> **REQUIREMENT**
Beginning at the line that contains "(517, 185) = (763, 254): brown bowl -> none" and ending at the last line of the entries, write out each line exactly; include nothing outside that span.

> **Records from a dataset**
+++
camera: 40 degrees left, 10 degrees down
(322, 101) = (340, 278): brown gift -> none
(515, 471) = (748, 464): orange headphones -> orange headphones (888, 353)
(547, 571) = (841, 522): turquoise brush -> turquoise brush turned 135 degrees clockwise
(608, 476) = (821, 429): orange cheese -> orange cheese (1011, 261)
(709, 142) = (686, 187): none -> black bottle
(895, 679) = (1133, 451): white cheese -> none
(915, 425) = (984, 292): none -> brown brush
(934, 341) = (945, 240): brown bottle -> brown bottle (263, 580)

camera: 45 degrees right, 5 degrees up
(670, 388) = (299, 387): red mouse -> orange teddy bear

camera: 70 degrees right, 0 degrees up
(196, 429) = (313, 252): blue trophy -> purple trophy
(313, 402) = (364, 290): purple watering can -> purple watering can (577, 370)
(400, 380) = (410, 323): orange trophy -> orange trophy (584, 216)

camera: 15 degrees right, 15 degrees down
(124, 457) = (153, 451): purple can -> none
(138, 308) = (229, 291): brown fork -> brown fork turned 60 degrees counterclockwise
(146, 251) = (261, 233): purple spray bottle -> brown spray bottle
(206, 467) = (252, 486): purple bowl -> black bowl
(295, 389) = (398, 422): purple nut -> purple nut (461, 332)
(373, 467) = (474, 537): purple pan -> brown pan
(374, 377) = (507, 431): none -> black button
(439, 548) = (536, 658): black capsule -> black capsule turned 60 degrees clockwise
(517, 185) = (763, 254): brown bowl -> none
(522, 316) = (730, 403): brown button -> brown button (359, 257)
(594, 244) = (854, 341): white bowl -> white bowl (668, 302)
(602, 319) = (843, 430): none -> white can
+++
> **TASK RESULT**
(517, 185) = (763, 254): brown bowl -> none
(522, 316) = (730, 403): brown button -> brown button (359, 257)
(594, 244) = (854, 341): white bowl -> white bowl (668, 302)
(602, 319) = (843, 430): none -> white can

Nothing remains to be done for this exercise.